## How to complete this task
Could you show all lines in the entries below that contain the string "left"?

##### Input #####

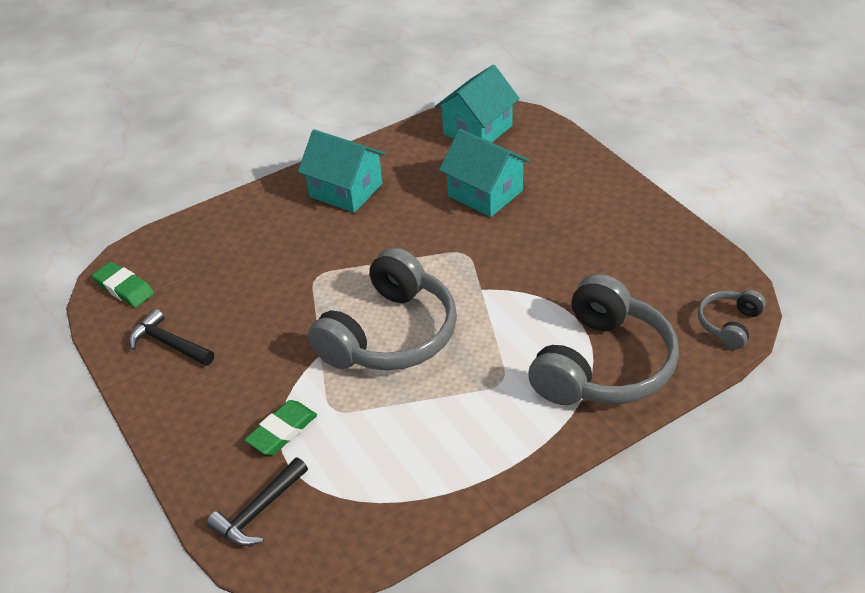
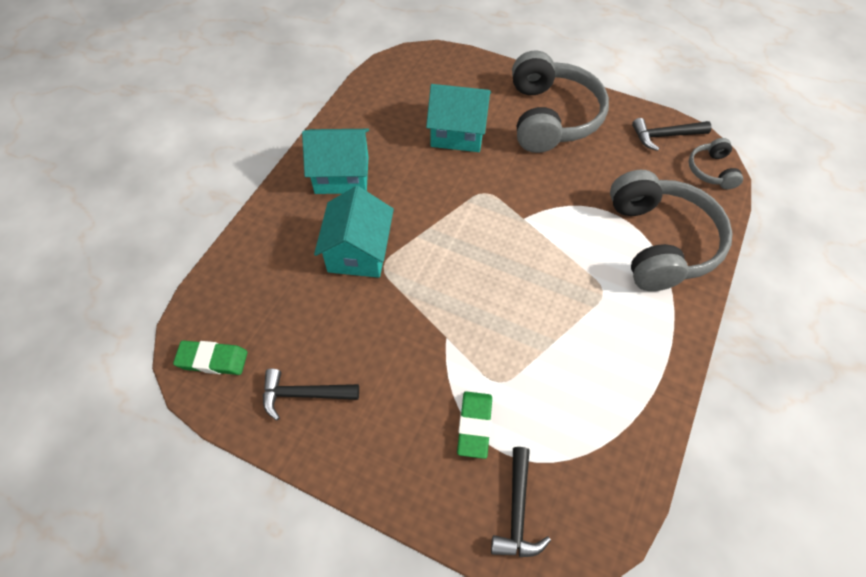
camera: 35 degrees left, 15 degrees up
(390, 334) = (487, 291): grey headphones -> grey headphones (551, 117)
(478, 130) = (406, 78): turquoise house -> turquoise house (358, 252)
(706, 273) = (665, 136): none -> black hammer

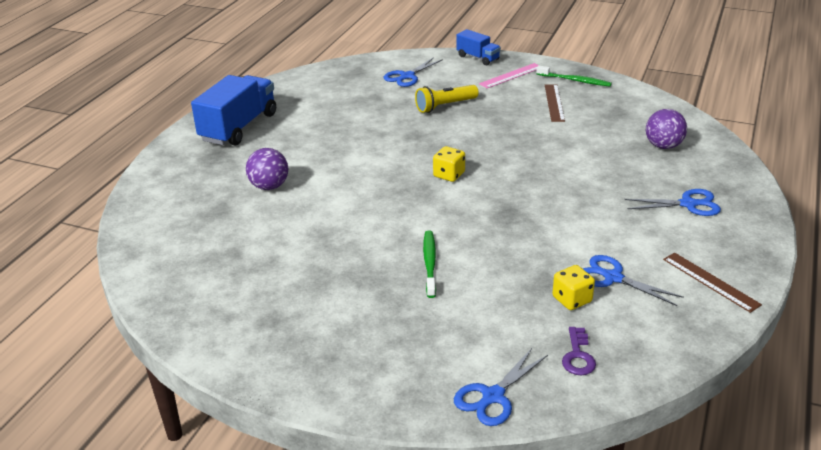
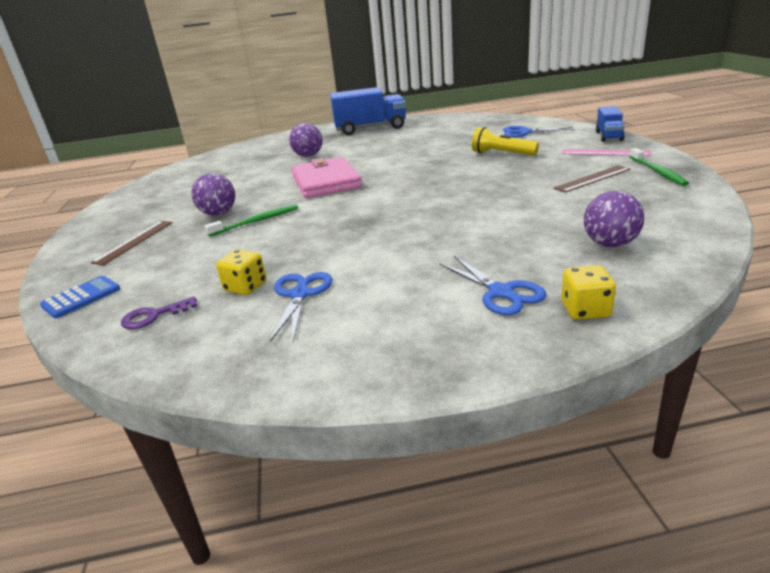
camera: 60 degrees right, 5 degrees down
(373, 280) = (218, 213): none -> purple ball
(375, 200) = (326, 182): none -> pink wallet
(449, 175) = (395, 187): yellow dice -> yellow dice (585, 310)
(492, 397) = (81, 297): blue scissors -> blue calculator
(710, 281) = (344, 352): brown ruler -> brown ruler (134, 241)

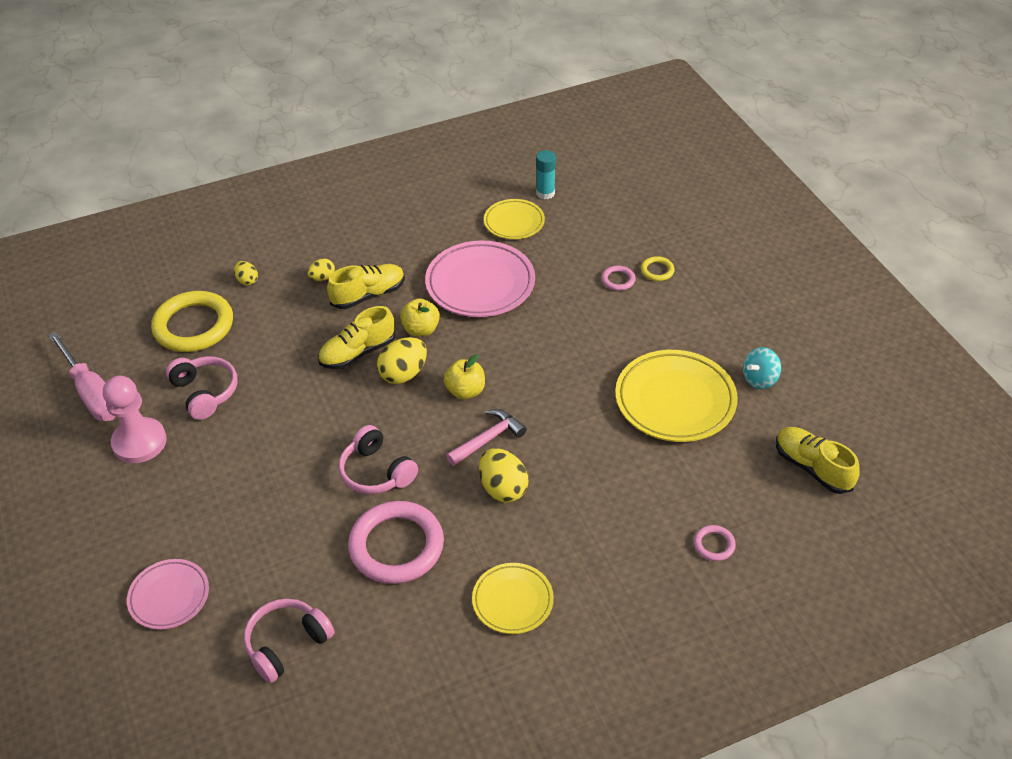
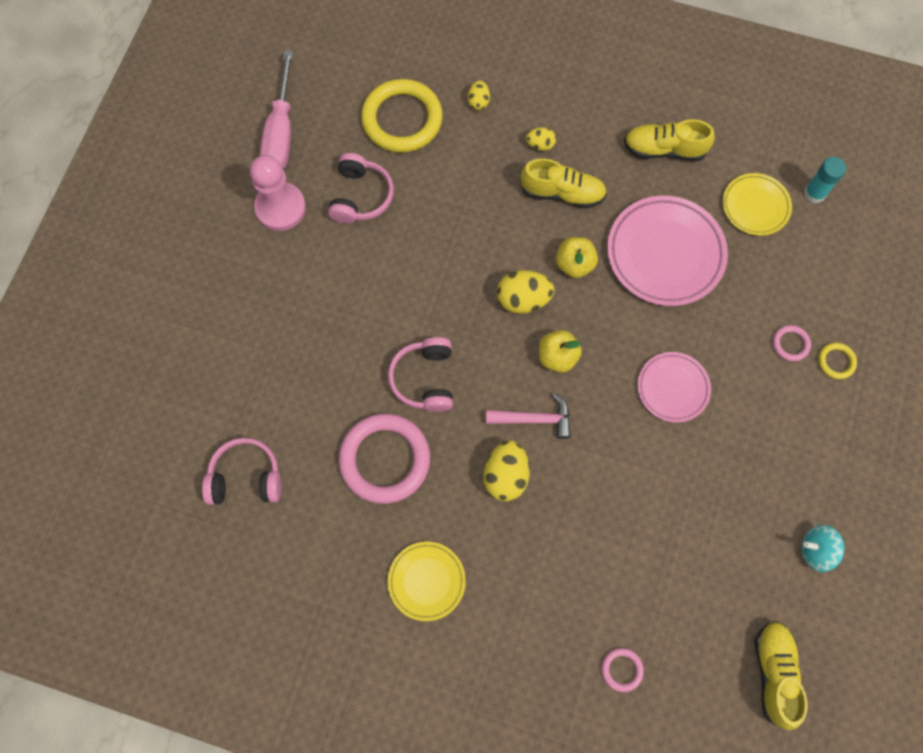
camera: 40 degrees right, 25 degrees up
(169, 597) = (201, 368): pink plate -> pink plate (672, 388)
(358, 352) = (505, 248): yellow shoe -> yellow shoe (664, 149)
(675, 400) = (720, 509): yellow plate -> none

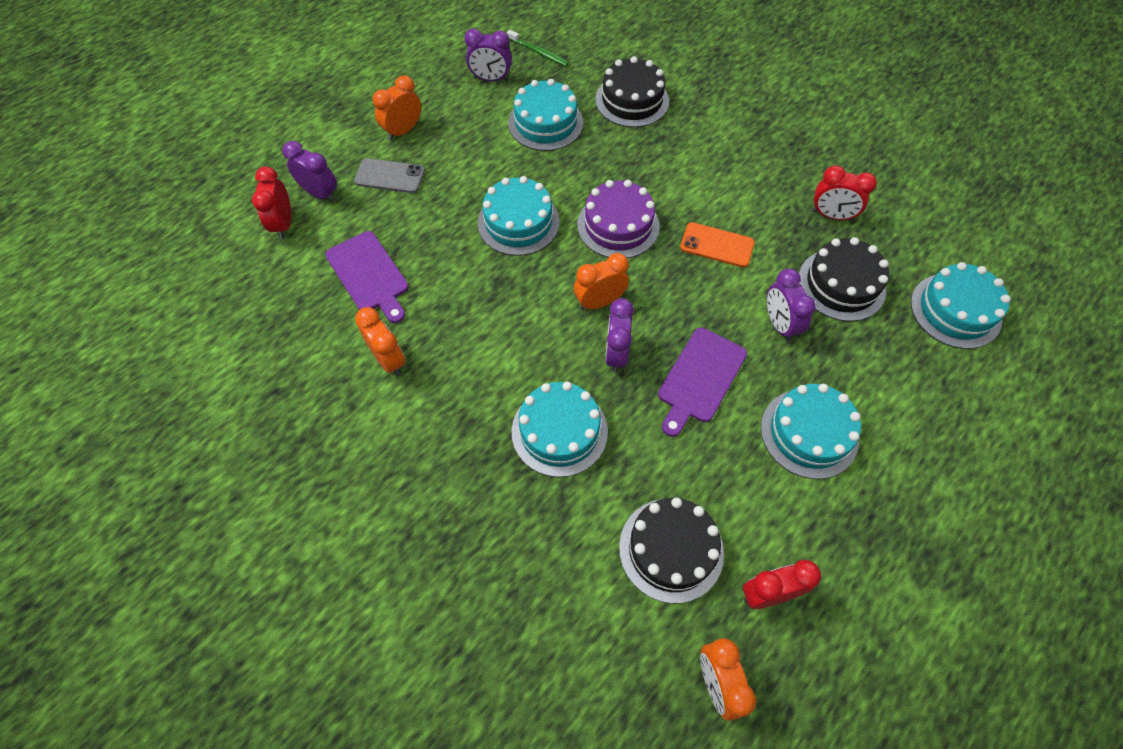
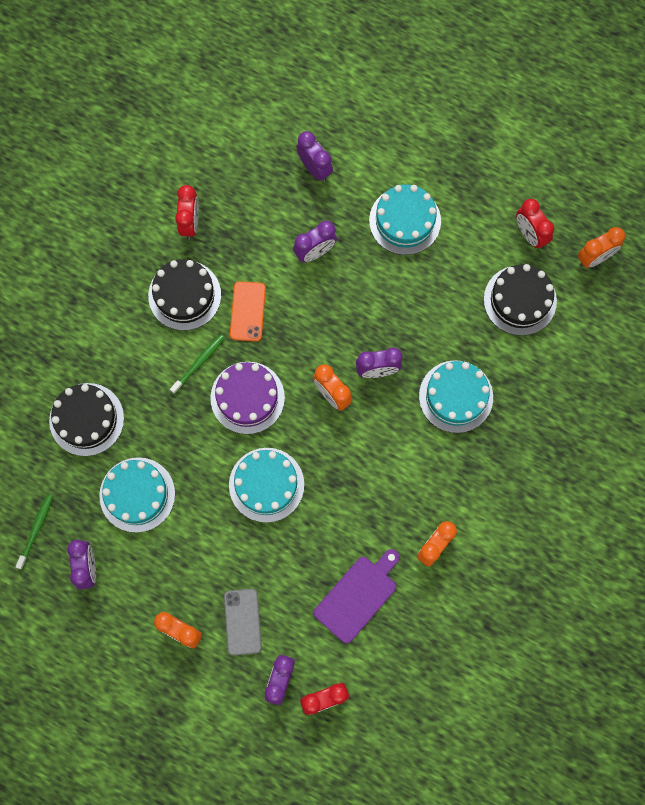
camera: 105 degrees left, 15 degrees up
(668, 193) = (199, 362): none -> green toothbrush
(700, 378) = (381, 303): purple cutting board -> none
(841, 284) = (263, 209): black cake -> black cake (184, 295)
(892, 348) = (314, 168): none -> purple clock
(955, 310) = (265, 124): turquoise cake -> none

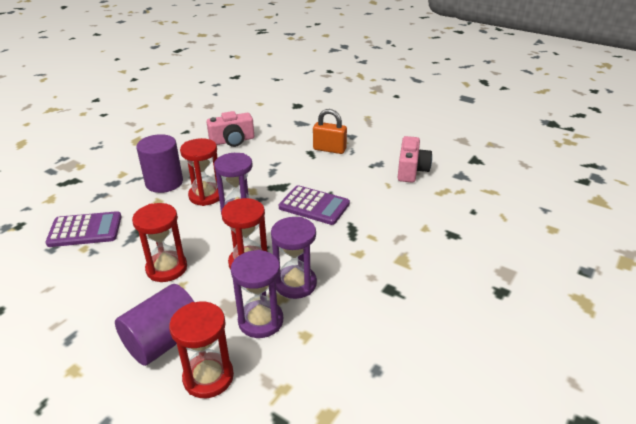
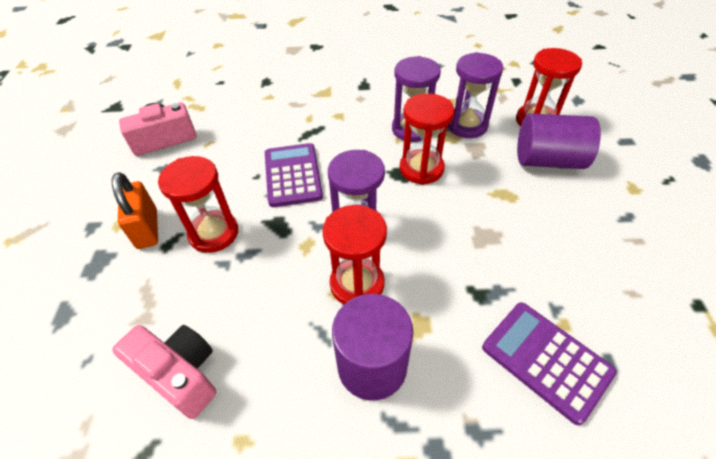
camera: 125 degrees left, 15 degrees up
(166, 268) = (493, 219): red hourglass -> red hourglass (214, 233)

#####

## Exercise output
camera: 35 degrees left, 15 degrees up
camera: 105 degrees left, 15 degrees up
camera: 125 degrees left, 15 degrees up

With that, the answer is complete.